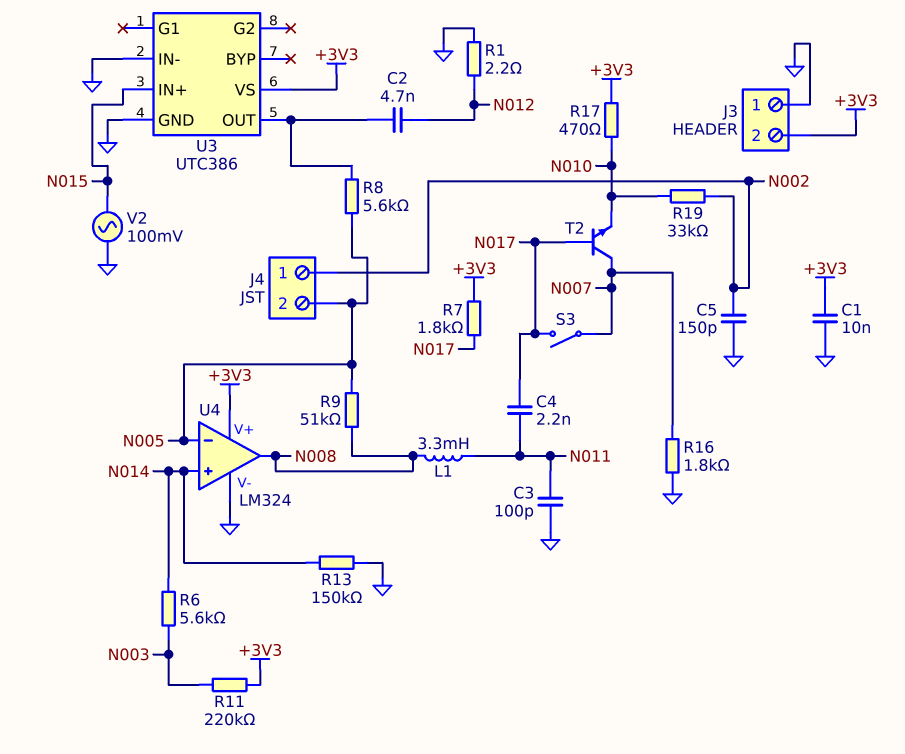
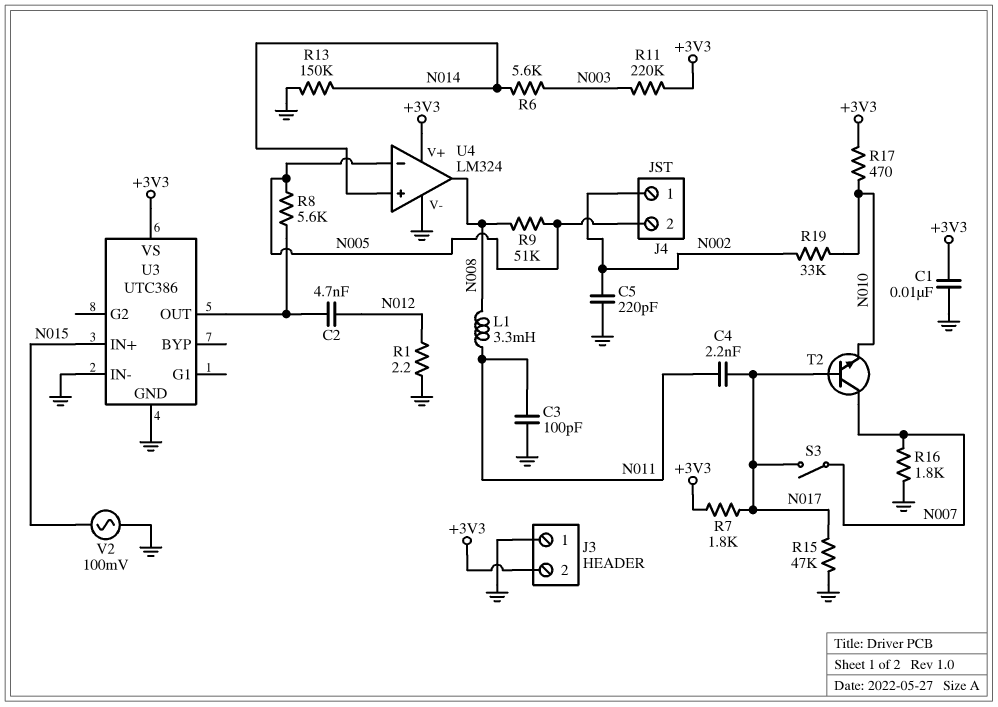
C5: 150pF (GND, N002) -> 220pF (GND, N002)
R15: none -> 47k (GND, N017)

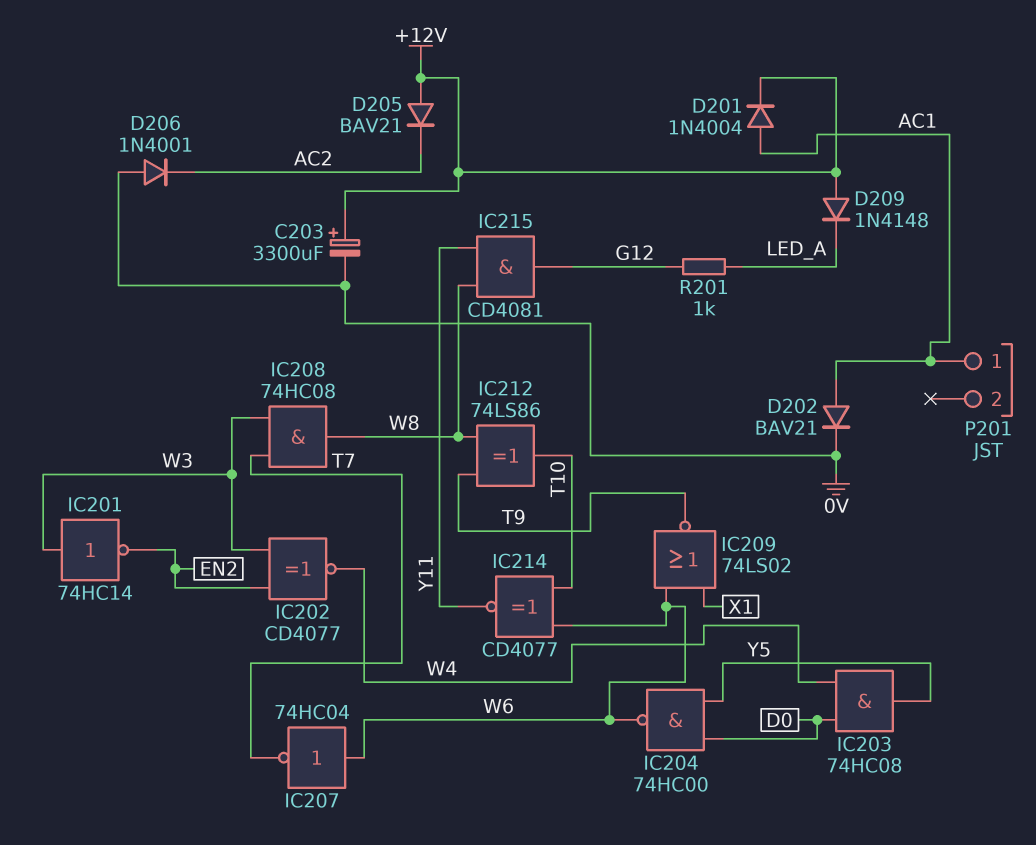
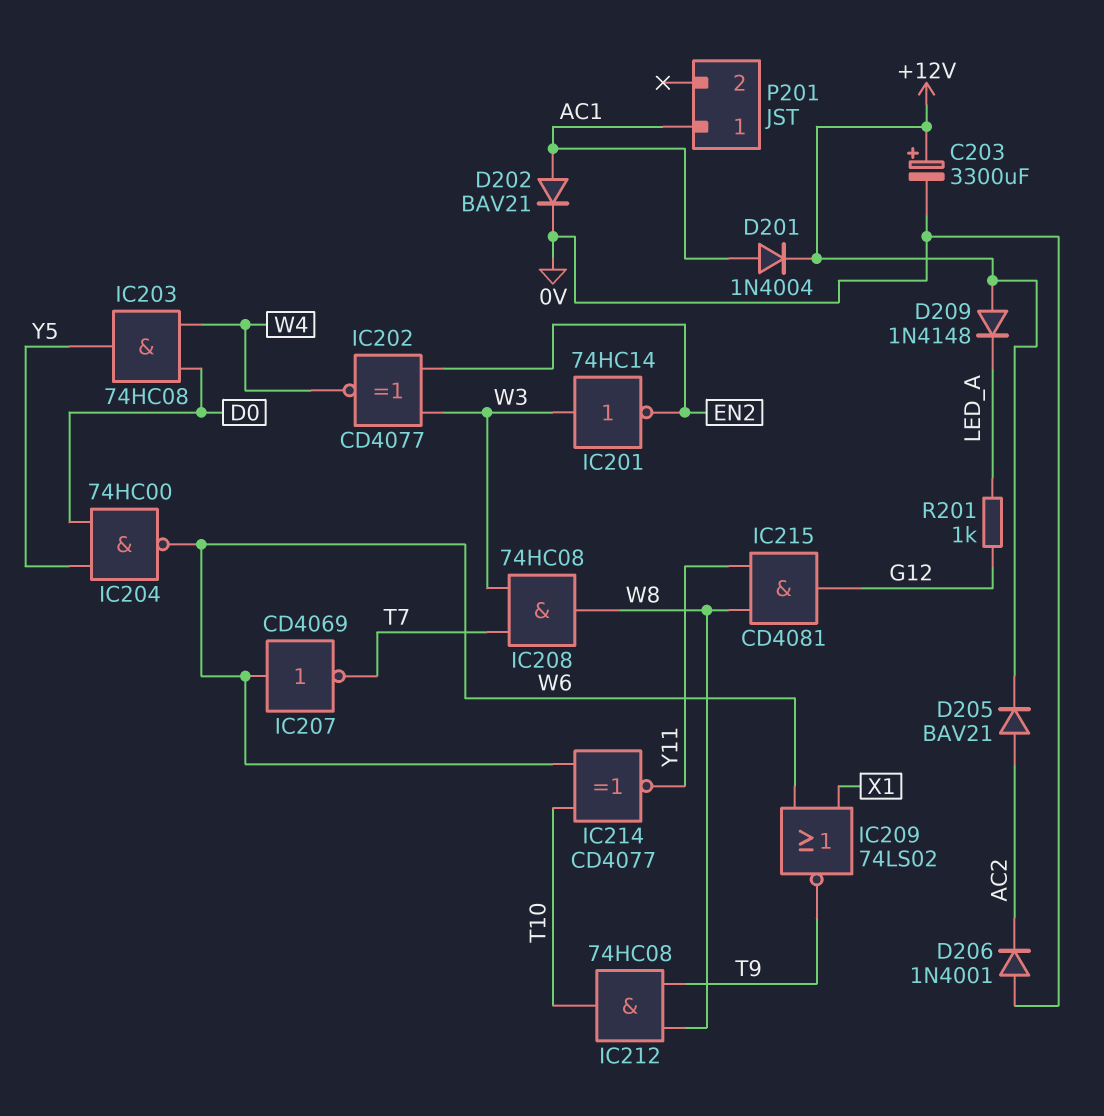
D205: diode BAV21 (A +12V, K AC2) -> diode BAV21 (A AC2, K +12V)
IC207: NOT 74HC04 (in W6, out T7) -> NOT CD4069 (in W6, out T7)
IC212: XOR 74LS86 (in T9, in W8, out T10) -> AND 74HC08 (in T9, in W8, out T10)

Work instruction: A word-for-word copy of the listing is the goal; keep every picture out of it.

Output of the exercise:
C5: 150pF (GND, N002) -> 220pF (GND, N002)
R15: none -> 47k (GND, N017)

D205: diode BAV21 (A +12V, K AC2) -> diode BAV21 (A AC2, K +12V)
IC207: NOT 74HC04 (in W6, out T7) -> NOT CD4069 (in W6, out T7)
IC212: XOR 74LS86 (in T9, in W8, out T10) -> AND 74HC08 (in T9, in W8, out T10)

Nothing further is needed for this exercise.